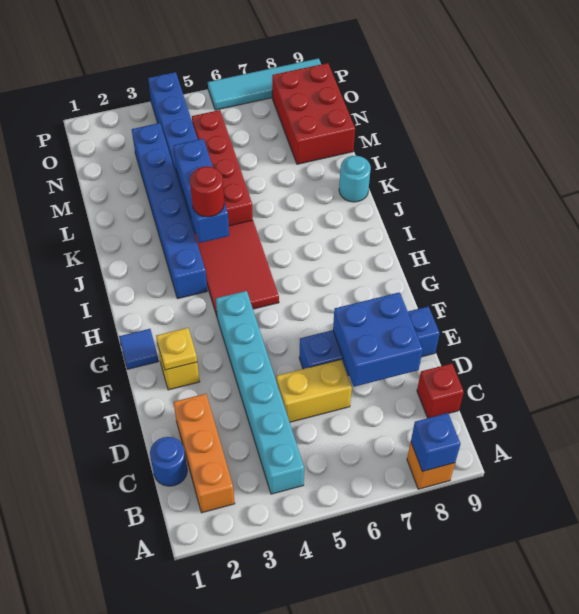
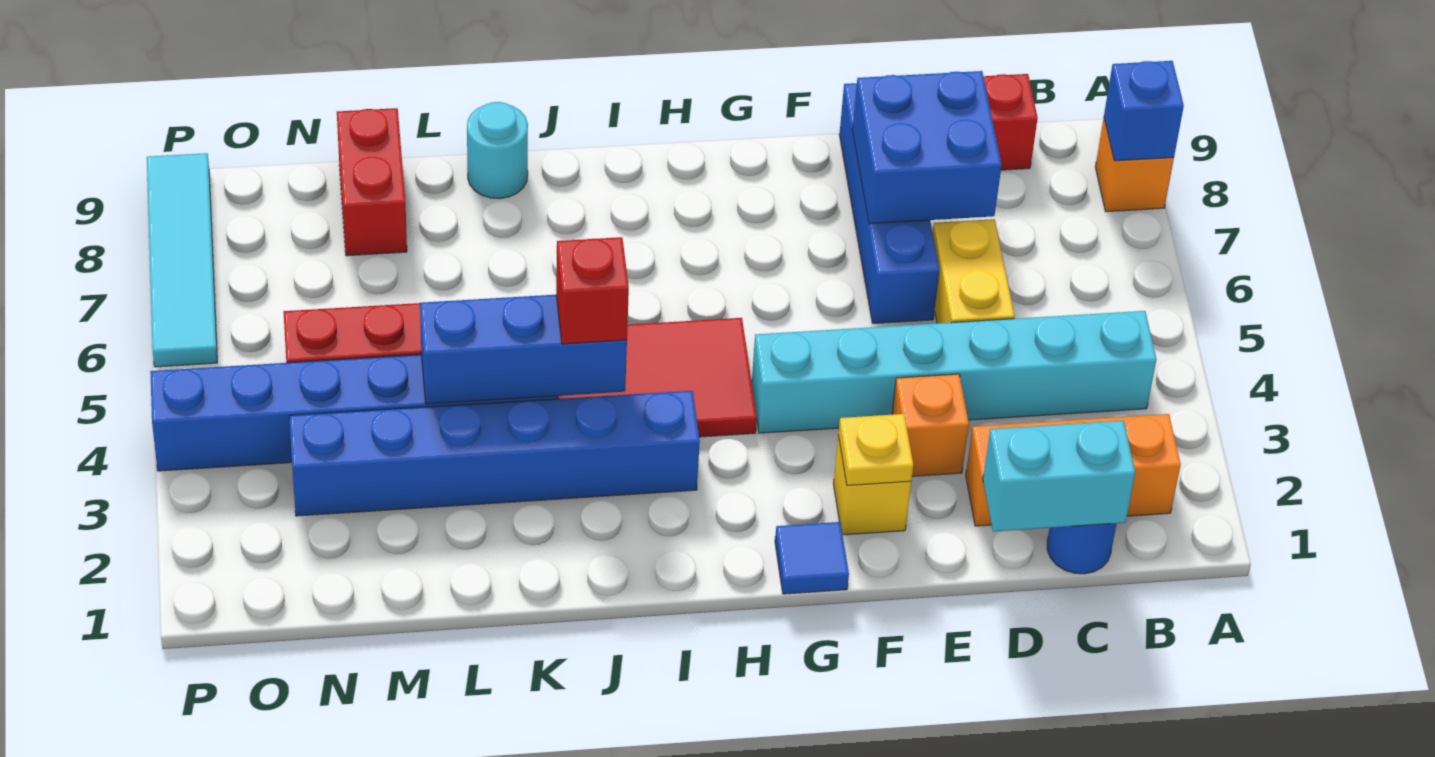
none -> cyan brick C1:D1 level 2
none -> orange brick E3 level 1
red round brick J4 level 3 -> red brick J4 level 3
red brick M8:O9 level 1 -> red brick M8:M9 level 1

▸ PROBLEM STATEMENT: I'd like every line with the string "none" copied from the listing.

▸ WRITTEN SOLUTION:
none -> cyan brick C1:D1 level 2
none -> orange brick E3 level 1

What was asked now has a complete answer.